# [PROBLEM REQUIREMENTS]
Copy every one of the rows below word for word, keeping each line unchanged and in the same order.

# [ENTRIES PROVIDED]
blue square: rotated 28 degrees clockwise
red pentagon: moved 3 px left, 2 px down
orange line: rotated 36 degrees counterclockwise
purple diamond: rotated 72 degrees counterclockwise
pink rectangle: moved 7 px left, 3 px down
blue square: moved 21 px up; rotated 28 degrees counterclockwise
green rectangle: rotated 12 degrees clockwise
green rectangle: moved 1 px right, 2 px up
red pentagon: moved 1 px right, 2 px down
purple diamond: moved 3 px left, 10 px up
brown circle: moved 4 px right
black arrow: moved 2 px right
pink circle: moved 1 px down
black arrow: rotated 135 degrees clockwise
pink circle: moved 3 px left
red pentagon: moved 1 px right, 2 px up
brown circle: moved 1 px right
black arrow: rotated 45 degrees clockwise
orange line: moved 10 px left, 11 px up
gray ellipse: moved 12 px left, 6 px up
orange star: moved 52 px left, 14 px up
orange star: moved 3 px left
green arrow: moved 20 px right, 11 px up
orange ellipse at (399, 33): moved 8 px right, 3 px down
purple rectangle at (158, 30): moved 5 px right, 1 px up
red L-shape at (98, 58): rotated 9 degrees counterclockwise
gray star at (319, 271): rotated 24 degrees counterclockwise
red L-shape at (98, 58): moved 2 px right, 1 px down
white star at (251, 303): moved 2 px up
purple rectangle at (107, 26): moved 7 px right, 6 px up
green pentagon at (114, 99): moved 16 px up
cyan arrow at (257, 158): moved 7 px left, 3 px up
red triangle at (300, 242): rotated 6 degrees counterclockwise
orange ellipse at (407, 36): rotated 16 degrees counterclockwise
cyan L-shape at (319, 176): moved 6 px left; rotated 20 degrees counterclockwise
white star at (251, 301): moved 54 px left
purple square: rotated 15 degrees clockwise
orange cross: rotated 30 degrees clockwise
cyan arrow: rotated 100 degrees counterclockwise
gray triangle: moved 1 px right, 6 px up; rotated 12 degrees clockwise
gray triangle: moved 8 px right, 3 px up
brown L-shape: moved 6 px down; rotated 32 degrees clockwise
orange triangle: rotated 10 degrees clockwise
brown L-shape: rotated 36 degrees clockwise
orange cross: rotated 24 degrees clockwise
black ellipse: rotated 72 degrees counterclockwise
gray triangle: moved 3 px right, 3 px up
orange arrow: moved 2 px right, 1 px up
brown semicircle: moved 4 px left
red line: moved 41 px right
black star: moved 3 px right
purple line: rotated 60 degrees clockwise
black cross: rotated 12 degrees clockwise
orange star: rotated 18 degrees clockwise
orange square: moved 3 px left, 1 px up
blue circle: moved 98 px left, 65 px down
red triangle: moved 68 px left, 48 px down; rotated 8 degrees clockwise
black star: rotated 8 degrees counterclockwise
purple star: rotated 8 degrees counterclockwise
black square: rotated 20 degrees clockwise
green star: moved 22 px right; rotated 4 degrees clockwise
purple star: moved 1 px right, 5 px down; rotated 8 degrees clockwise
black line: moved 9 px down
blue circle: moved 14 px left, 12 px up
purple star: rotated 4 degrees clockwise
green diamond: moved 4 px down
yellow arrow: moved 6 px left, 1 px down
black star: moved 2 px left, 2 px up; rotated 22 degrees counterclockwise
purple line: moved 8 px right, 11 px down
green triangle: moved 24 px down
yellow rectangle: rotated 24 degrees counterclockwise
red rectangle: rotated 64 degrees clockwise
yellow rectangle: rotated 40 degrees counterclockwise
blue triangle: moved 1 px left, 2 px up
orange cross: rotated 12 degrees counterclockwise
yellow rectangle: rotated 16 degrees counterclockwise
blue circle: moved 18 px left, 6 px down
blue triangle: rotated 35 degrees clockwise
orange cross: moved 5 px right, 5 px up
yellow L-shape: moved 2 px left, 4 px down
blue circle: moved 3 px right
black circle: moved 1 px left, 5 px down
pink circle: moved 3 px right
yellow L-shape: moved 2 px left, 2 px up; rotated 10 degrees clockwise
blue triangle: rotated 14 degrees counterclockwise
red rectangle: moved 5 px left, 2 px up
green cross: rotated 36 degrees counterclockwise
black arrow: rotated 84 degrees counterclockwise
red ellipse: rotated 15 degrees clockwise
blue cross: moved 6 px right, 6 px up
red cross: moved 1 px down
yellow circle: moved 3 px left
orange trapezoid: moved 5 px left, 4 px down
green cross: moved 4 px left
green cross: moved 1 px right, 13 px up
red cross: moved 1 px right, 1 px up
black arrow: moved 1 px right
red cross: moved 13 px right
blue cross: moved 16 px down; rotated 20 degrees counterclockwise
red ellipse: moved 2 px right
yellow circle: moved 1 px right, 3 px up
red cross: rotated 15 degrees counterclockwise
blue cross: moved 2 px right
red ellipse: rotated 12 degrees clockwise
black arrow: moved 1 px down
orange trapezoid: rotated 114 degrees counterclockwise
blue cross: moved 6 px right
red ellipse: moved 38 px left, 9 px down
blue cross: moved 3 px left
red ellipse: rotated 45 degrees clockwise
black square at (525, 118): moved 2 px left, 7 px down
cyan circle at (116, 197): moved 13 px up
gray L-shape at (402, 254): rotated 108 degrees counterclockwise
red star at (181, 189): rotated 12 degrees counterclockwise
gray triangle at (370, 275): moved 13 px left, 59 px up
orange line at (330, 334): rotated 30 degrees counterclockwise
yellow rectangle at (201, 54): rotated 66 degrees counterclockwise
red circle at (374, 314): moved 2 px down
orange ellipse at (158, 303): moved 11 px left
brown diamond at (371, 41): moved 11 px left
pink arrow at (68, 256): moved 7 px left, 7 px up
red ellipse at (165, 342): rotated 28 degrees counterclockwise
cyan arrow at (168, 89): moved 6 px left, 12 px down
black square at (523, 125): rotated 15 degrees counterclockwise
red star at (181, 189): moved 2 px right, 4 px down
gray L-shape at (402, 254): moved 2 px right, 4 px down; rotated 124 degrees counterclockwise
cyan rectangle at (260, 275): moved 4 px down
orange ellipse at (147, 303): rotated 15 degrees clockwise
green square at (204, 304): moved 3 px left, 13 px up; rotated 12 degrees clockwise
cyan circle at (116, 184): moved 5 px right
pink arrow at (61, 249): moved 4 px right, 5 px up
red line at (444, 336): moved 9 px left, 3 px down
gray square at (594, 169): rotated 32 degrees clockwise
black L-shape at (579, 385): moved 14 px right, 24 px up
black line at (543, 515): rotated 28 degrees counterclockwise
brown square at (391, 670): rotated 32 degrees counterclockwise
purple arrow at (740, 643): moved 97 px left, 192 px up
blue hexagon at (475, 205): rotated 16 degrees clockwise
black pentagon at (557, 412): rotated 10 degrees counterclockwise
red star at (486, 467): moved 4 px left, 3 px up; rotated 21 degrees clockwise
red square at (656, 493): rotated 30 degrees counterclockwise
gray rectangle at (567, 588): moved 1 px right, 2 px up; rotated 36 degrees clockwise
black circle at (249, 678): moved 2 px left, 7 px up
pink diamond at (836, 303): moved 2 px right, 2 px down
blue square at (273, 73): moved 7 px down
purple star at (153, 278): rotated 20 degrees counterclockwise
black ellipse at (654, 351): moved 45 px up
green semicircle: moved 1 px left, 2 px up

# [FINAL RESULT]
blue square: rotated 28 degrees clockwise
red pentagon: moved 3 px left, 2 px down
orange line: rotated 36 degrees counterclockwise
purple diamond: rotated 72 degrees counterclockwise
pink rectangle: moved 7 px left, 3 px down
blue square: moved 21 px up; rotated 28 degrees counterclockwise
green rectangle: rotated 12 degrees clockwise
green rectangle: moved 1 px right, 2 px up
red pentagon: moved 1 px right, 2 px down
purple diamond: moved 3 px left, 10 px up
brown circle: moved 4 px right
black arrow: moved 2 px right
pink circle: moved 1 px down
black arrow: rotated 135 degrees clockwise
pink circle: moved 3 px left
red pentagon: moved 1 px right, 2 px up
brown circle: moved 1 px right
black arrow: rotated 45 degrees clockwise
orange line: moved 10 px left, 11 px up
gray ellipse: moved 12 px left, 6 px up
orange star: moved 52 px left, 14 px up
orange star: moved 3 px left
green arrow: moved 20 px right, 11 px up
orange ellipse at (399, 33): moved 8 px right, 3 px down
purple rectangle at (158, 30): moved 5 px right, 1 px up
red L-shape at (98, 58): rotated 9 degrees counterclockwise
gray star at (319, 271): rotated 24 degrees counterclockwise
red L-shape at (98, 58): moved 2 px right, 1 px down
white star at (251, 303): moved 2 px up
purple rectangle at (107, 26): moved 7 px right, 6 px up
green pentagon at (114, 99): moved 16 px up
cyan arrow at (257, 158): moved 7 px left, 3 px up
red triangle at (300, 242): rotated 6 degrees counterclockwise
orange ellipse at (407, 36): rotated 16 degrees counterclockwise
cyan L-shape at (319, 176): moved 6 px left; rotated 20 degrees counterclockwise
white star at (251, 301): moved 54 px left
purple square: rotated 15 degrees clockwise
orange cross: rotated 30 degrees clockwise
cyan arrow: rotated 100 degrees counterclockwise
gray triangle: moved 1 px right, 6 px up; rotated 12 degrees clockwise
gray triangle: moved 8 px right, 3 px up
brown L-shape: moved 6 px down; rotated 32 degrees clockwise
orange triangle: rotated 10 degrees clockwise
brown L-shape: rotated 36 degrees clockwise
orange cross: rotated 24 degrees clockwise
black ellipse: rotated 72 degrees counterclockwise
gray triangle: moved 3 px right, 3 px up
orange arrow: moved 2 px right, 1 px up
brown semicircle: moved 4 px left
red line: moved 41 px right
black star: moved 3 px right
purple line: rotated 60 degrees clockwise
black cross: rotated 12 degrees clockwise
orange star: rotated 18 degrees clockwise
orange square: moved 3 px left, 1 px up
blue circle: moved 98 px left, 65 px down
red triangle: moved 68 px left, 48 px down; rotated 8 degrees clockwise
black star: rotated 8 degrees counterclockwise
purple star: rotated 8 degrees counterclockwise
black square: rotated 20 degrees clockwise
green star: moved 22 px right; rotated 4 degrees clockwise
purple star: moved 1 px right, 5 px down; rotated 8 degrees clockwise
black line: moved 9 px down
blue circle: moved 14 px left, 12 px up
purple star: rotated 4 degrees clockwise
green diamond: moved 4 px down
yellow arrow: moved 6 px left, 1 px down
black star: moved 2 px left, 2 px up; rotated 22 degrees counterclockwise
purple line: moved 8 px right, 11 px down
green triangle: moved 24 px down
yellow rectangle: rotated 24 degrees counterclockwise
red rectangle: rotated 64 degrees clockwise
yellow rectangle: rotated 40 degrees counterclockwise
blue triangle: moved 1 px left, 2 px up
orange cross: rotated 12 degrees counterclockwise
yellow rectangle: rotated 16 degrees counterclockwise
blue circle: moved 18 px left, 6 px down
blue triangle: rotated 35 degrees clockwise
orange cross: moved 5 px right, 5 px up
yellow L-shape: moved 2 px left, 4 px down
blue circle: moved 3 px right
black circle: moved 1 px left, 5 px down
pink circle: moved 3 px right
yellow L-shape: moved 2 px left, 2 px up; rotated 10 degrees clockwise
blue triangle: rotated 14 degrees counterclockwise
red rectangle: moved 5 px left, 2 px up
green cross: rotated 36 degrees counterclockwise
black arrow: rotated 84 degrees counterclockwise
red ellipse: rotated 15 degrees clockwise
blue cross: moved 6 px right, 6 px up
red cross: moved 1 px down
yellow circle: moved 3 px left
orange trapezoid: moved 5 px left, 4 px down
green cross: moved 4 px left
green cross: moved 1 px right, 13 px up
red cross: moved 1 px right, 1 px up
black arrow: moved 1 px right
red cross: moved 13 px right
blue cross: moved 16 px down; rotated 20 degrees counterclockwise
red ellipse: moved 2 px right
yellow circle: moved 1 px right, 3 px up
red cross: rotated 15 degrees counterclockwise
blue cross: moved 2 px right
red ellipse: rotated 12 degrees clockwise
black arrow: moved 1 px down
orange trapezoid: rotated 114 degrees counterclockwise
blue cross: moved 6 px right
red ellipse: moved 38 px left, 9 px down
blue cross: moved 3 px left
red ellipse: rotated 45 degrees clockwise
black square at (525, 118): moved 2 px left, 7 px down
cyan circle at (116, 197): moved 13 px up
gray L-shape at (402, 254): rotated 108 degrees counterclockwise
red star at (181, 189): rotated 12 degrees counterclockwise
gray triangle at (370, 275): moved 13 px left, 59 px up
orange line at (330, 334): rotated 30 degrees counterclockwise
yellow rectangle at (201, 54): rotated 66 degrees counterclockwise
red circle at (374, 314): moved 2 px down
orange ellipse at (158, 303): moved 11 px left
brown diamond at (371, 41): moved 11 px left
pink arrow at (68, 256): moved 7 px left, 7 px up
red ellipse at (165, 342): rotated 28 degrees counterclockwise
cyan arrow at (168, 89): moved 6 px left, 12 px down
black square at (523, 125): rotated 15 degrees counterclockwise
red star at (181, 189): moved 2 px right, 4 px down
gray L-shape at (402, 254): moved 2 px right, 4 px down; rotated 124 degrees counterclockwise
cyan rectangle at (260, 275): moved 4 px down
orange ellipse at (147, 303): rotated 15 degrees clockwise
green square at (204, 304): moved 3 px left, 13 px up; rotated 12 degrees clockwise
cyan circle at (116, 184): moved 5 px right
pink arrow at (61, 249): moved 4 px right, 5 px up
red line at (444, 336): moved 9 px left, 3 px down
gray square at (594, 169): rotated 32 degrees clockwise
black L-shape at (579, 385): moved 14 px right, 24 px up
black line at (543, 515): rotated 28 degrees counterclockwise
brown square at (391, 670): rotated 32 degrees counterclockwise
purple arrow at (740, 643): moved 97 px left, 192 px up
blue hexagon at (475, 205): rotated 16 degrees clockwise
black pentagon at (557, 412): rotated 10 degrees counterclockwise
red star at (486, 467): moved 4 px left, 3 px up; rotated 21 degrees clockwise
red square at (656, 493): rotated 30 degrees counterclockwise
gray rectangle at (567, 588): moved 1 px right, 2 px up; rotated 36 degrees clockwise
black circle at (249, 678): moved 2 px left, 7 px up
pink diamond at (836, 303): moved 2 px right, 2 px down
blue square at (273, 73): moved 7 px down
purple star at (153, 278): rotated 20 degrees counterclockwise
black ellipse at (654, 351): moved 45 px up
green semicircle: moved 1 px left, 2 px up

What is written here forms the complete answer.